(Beginning of EXTRACTED MATERIAL)
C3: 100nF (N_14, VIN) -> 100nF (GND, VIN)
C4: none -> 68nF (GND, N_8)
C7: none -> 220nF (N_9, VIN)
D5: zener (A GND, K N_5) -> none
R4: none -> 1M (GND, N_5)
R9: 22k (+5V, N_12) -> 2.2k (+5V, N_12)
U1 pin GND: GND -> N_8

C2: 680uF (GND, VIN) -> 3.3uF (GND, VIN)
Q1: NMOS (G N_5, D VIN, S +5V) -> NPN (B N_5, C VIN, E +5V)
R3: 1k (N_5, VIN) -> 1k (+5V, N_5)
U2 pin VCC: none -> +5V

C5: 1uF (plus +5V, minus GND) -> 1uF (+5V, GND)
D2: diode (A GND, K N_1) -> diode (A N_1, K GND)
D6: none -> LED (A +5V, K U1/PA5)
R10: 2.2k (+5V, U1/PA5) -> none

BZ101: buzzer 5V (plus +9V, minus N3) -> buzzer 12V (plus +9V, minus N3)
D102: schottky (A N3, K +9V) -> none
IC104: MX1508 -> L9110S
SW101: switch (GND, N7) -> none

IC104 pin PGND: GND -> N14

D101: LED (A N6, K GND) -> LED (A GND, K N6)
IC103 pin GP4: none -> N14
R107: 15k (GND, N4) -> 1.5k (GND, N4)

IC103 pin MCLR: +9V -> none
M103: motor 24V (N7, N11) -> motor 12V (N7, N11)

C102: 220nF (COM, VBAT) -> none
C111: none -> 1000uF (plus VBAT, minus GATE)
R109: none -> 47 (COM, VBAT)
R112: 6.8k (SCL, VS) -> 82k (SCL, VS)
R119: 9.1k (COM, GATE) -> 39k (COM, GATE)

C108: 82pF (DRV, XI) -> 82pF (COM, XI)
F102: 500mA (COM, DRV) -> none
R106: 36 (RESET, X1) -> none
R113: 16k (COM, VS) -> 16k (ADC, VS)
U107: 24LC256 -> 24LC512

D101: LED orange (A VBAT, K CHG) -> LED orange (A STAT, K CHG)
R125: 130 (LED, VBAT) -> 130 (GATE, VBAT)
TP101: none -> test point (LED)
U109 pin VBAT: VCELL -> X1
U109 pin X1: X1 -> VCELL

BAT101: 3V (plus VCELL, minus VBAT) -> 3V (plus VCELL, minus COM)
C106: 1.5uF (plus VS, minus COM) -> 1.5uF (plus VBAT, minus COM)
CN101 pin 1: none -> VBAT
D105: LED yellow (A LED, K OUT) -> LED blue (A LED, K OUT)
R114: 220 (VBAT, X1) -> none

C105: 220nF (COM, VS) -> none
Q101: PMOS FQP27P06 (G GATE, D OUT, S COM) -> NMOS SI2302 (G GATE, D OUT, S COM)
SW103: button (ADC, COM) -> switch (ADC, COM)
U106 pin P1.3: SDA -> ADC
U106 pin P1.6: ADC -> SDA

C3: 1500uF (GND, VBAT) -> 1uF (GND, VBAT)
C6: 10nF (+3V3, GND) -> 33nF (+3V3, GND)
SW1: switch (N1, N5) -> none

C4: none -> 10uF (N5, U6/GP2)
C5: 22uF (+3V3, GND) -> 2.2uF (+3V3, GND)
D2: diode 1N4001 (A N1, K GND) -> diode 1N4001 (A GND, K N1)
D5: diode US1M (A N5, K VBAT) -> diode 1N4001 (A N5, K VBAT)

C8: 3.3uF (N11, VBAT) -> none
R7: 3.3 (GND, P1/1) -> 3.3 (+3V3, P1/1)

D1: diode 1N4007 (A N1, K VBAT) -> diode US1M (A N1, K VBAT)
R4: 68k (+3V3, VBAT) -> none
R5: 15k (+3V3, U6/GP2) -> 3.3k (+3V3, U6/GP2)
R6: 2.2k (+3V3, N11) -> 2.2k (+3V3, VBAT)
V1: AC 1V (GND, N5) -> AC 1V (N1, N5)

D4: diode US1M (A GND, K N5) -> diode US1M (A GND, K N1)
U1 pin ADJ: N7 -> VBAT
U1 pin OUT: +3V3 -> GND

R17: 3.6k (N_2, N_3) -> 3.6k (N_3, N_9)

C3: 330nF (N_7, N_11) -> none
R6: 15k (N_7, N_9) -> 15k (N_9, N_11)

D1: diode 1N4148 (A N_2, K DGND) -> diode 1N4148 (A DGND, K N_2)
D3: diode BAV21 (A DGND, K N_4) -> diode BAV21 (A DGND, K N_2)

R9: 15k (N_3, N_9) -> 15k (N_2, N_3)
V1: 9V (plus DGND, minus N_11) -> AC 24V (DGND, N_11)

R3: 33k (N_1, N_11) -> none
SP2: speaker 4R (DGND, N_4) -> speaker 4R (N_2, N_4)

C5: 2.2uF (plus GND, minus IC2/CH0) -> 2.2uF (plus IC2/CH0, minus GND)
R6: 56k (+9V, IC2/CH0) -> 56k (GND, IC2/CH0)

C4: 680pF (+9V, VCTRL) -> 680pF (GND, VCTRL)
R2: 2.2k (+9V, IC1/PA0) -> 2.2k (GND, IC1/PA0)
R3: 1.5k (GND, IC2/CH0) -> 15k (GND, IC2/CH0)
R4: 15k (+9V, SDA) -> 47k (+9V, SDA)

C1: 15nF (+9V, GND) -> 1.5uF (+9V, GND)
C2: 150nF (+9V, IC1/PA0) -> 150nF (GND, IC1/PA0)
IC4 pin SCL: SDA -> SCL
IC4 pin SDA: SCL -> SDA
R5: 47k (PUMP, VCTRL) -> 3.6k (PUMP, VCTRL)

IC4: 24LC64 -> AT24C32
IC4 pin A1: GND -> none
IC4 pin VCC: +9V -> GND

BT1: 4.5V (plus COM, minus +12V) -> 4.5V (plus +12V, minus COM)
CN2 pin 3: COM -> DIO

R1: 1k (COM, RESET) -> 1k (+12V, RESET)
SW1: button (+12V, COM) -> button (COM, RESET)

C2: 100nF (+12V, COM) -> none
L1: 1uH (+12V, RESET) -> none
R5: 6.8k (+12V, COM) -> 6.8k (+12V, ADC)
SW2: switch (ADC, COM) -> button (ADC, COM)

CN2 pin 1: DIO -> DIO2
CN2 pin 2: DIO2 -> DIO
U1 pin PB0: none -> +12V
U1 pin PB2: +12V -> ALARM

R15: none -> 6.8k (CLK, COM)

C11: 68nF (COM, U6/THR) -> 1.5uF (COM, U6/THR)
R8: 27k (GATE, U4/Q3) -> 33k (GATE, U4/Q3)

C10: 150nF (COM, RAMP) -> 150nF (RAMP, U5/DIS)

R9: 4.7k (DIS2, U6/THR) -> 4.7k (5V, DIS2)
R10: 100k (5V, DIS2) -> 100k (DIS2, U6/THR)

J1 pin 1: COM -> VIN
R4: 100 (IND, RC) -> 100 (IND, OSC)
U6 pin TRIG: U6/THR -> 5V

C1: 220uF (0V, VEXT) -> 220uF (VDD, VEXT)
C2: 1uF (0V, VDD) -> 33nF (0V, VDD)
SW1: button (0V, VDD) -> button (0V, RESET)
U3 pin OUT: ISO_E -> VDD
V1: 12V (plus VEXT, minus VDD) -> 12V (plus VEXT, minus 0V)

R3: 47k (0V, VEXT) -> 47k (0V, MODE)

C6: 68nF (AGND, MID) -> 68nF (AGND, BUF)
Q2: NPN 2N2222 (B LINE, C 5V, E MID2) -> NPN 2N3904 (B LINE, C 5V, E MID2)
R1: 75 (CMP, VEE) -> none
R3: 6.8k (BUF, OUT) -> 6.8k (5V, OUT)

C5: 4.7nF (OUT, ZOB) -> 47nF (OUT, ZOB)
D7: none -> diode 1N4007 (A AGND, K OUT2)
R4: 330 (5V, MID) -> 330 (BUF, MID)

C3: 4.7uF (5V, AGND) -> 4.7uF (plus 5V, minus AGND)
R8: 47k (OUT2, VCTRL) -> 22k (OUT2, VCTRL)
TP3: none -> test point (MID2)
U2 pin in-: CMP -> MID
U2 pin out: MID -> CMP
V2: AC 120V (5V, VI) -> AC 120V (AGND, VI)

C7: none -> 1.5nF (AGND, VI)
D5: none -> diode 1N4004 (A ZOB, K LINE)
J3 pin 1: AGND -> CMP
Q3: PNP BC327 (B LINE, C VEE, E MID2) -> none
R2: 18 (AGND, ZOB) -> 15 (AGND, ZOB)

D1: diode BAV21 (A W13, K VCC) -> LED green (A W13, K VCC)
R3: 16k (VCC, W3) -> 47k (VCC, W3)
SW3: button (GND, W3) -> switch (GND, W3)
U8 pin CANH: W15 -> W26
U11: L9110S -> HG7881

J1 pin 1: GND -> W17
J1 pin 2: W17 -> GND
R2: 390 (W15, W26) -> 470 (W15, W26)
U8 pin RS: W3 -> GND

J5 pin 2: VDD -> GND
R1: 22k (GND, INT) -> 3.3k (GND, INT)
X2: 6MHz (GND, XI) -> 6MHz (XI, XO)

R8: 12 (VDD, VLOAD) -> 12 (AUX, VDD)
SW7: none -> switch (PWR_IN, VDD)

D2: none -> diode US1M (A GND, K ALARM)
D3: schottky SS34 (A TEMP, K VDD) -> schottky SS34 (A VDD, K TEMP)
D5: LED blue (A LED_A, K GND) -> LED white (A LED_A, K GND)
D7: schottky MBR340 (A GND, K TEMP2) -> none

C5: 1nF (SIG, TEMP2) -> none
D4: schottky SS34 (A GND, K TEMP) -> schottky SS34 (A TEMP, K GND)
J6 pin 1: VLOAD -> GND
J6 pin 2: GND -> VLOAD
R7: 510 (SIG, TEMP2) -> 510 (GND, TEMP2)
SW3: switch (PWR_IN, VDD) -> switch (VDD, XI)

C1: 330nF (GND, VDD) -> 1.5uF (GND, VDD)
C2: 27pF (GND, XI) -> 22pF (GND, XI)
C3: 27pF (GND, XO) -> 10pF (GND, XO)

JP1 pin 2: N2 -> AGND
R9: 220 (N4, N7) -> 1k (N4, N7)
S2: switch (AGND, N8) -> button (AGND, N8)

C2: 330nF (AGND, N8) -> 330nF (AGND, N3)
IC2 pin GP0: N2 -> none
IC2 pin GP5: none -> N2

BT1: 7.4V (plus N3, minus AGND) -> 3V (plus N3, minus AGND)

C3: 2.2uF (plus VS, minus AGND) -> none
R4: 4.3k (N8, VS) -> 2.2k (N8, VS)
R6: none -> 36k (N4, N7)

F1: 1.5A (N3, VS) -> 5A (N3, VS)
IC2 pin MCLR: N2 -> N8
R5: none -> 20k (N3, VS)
(End of EXTRACTED MATERIAL)
### WORK TASK
Begin with the line above that has "R3: 1.5k (GND, IC2/CH0) -> 15k (GND, IC2/CH0)" and continue through the line that has "IC4 pin VCC: +9V -> GND", setting each one down exactly. Stop there.

### SOLUTION TO THIS PROBLEM
R3: 1.5k (GND, IC2/CH0) -> 15k (GND, IC2/CH0)
R4: 15k (+9V, SDA) -> 47k (+9V, SDA)

C1: 15nF (+9V, GND) -> 1.5uF (+9V, GND)
C2: 150nF (+9V, IC1/PA0) -> 150nF (GND, IC1/PA0)
IC4 pin SCL: SDA -> SCL
IC4 pin SDA: SCL -> SDA
R5: 47k (PUMP, VCTRL) -> 3.6k (PUMP, VCTRL)

IC4: 24LC64 -> AT24C32
IC4 pin A1: GND -> none
IC4 pin VCC: +9V -> GND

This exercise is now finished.